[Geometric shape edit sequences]
____

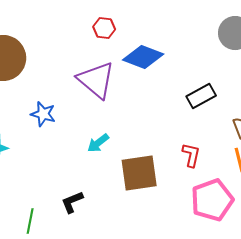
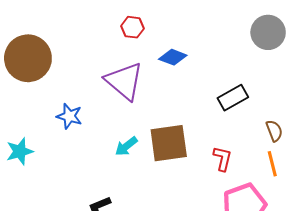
blue diamond: (143, 57) -> (173, 57), size x0.7
brown square: (139, 173) -> (169, 143), moved

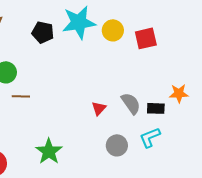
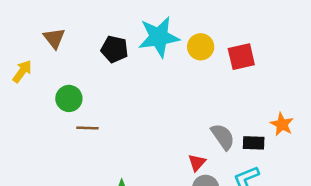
orange star: (179, 93) -> (282, 124), turned 30
red triangle: (99, 108) -> (197, 162), moved

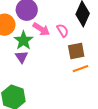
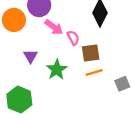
pink semicircle: (63, 31) -> (73, 38), moved
green star: (23, 40) -> (57, 70), moved

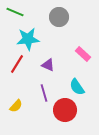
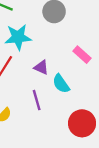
cyan semicircle: (77, 87) -> (61, 84), moved
red circle: (65, 110) -> (82, 123), moved

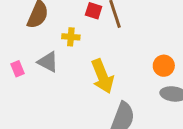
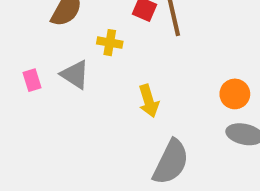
yellow arrow: (102, 76) -> (149, 101), size x0.7

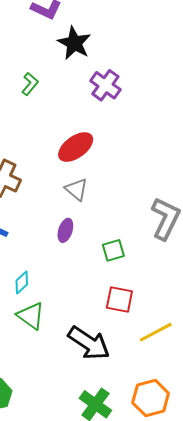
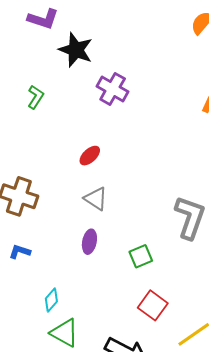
red ellipse: (76, 147) -> (90, 156), size x0.6
red square: (119, 299) -> (153, 305), turned 32

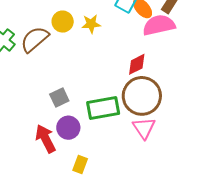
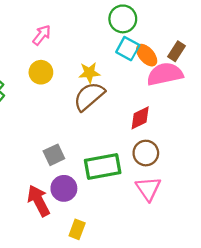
yellow circle: (63, 22) -> (41, 72), moved
brown semicircle: (35, 39) -> (89, 96), moved
brown circle: (142, 96) -> (146, 153), size x0.6

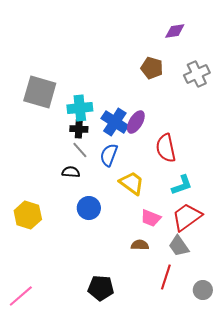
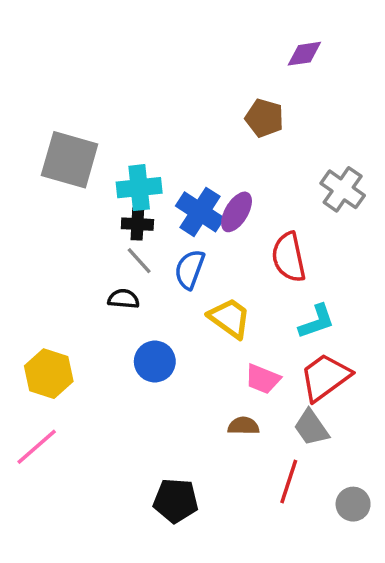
gray cross: (197, 74) -> (343, 189), moved, turned -30
pink line: (21, 296) -> (37, 447), moved

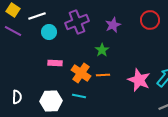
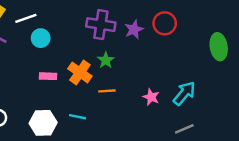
purple cross: (77, 22) -> (101, 25), moved, turned 30
purple star: (113, 25) -> (134, 29), moved
orange cross: (81, 73) -> (80, 72), moved
pink star: (139, 80) -> (151, 97), size x0.6

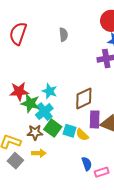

____

Look through the data and show every line containing "purple".

purple cross: (77, 22) -> (101, 25), moved, turned 30
purple star: (113, 25) -> (134, 29), moved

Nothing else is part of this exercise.